─── Task inputs ───

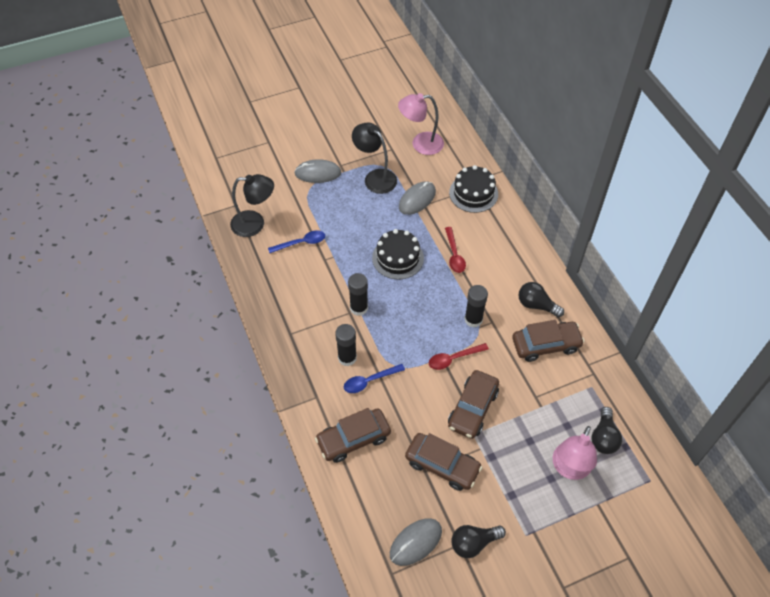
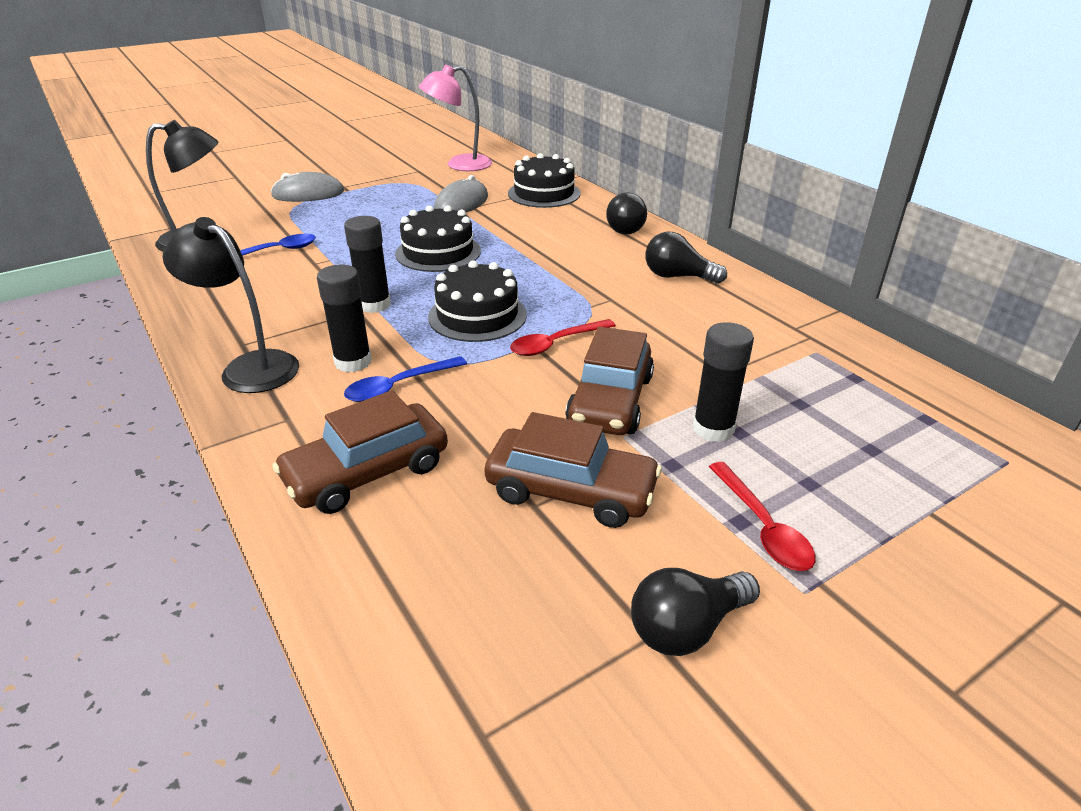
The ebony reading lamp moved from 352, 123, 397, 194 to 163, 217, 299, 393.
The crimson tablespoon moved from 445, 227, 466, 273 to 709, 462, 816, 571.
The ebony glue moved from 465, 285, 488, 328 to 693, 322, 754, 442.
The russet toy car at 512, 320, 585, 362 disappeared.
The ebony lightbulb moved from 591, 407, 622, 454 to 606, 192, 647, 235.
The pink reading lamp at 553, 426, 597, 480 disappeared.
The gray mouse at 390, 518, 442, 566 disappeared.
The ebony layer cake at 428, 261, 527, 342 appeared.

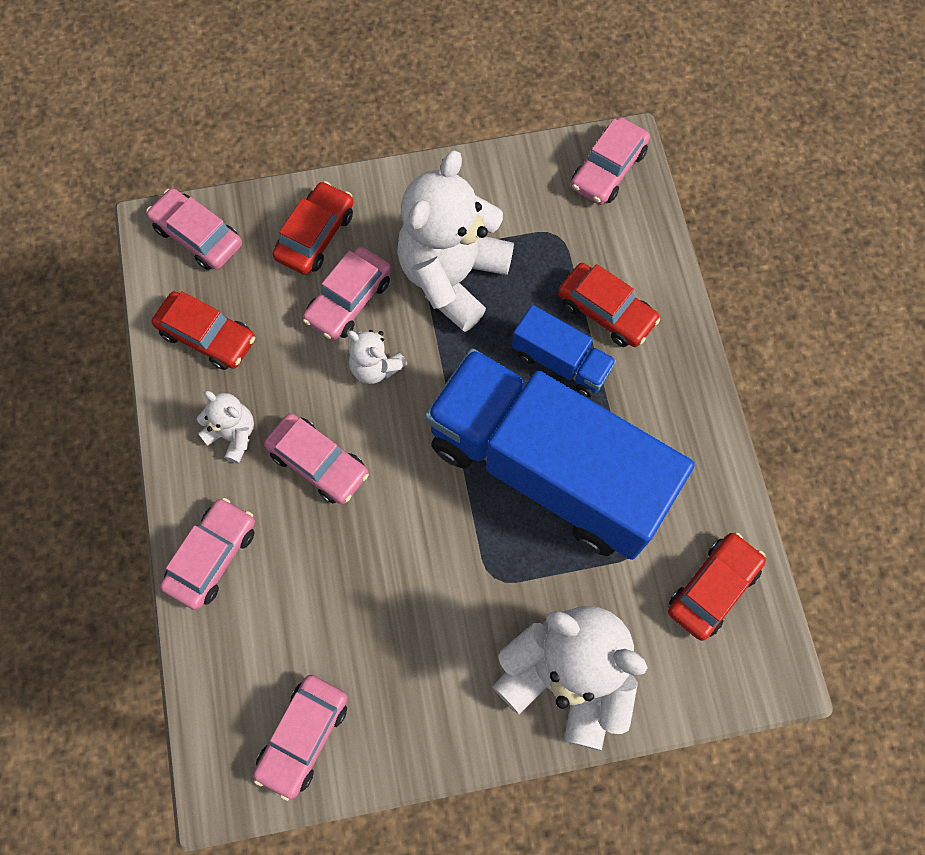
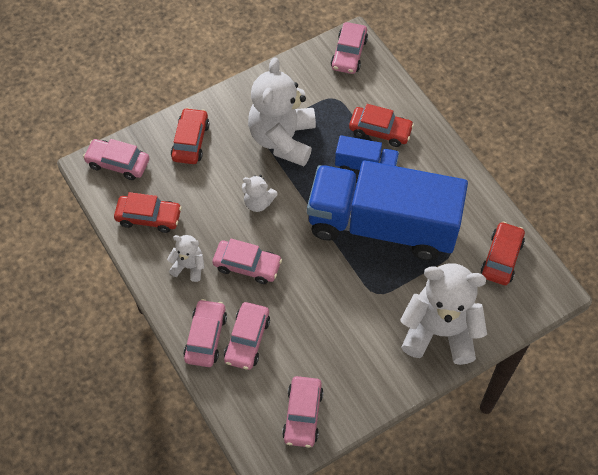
The pink toy car moved from 303, 247, 392, 341 to 224, 302, 270, 370.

───

**What you need to do:**
Your copy should consist solely of the lines from the line containing "The crimson tablespoon" through the last line of the records above, reproduced exactly, with the pictures left out.

**Exercise answer:**
The crimson tablespoon moved from 445, 227, 466, 273 to 709, 462, 816, 571.
The ebony glue moved from 465, 285, 488, 328 to 693, 322, 754, 442.
The russet toy car at 512, 320, 585, 362 disappeared.
The ebony lightbulb moved from 591, 407, 622, 454 to 606, 192, 647, 235.
The pink reading lamp at 553, 426, 597, 480 disappeared.
The gray mouse at 390, 518, 442, 566 disappeared.
The ebony layer cake at 428, 261, 527, 342 appeared.

The pink toy car moved from 303, 247, 392, 341 to 224, 302, 270, 370.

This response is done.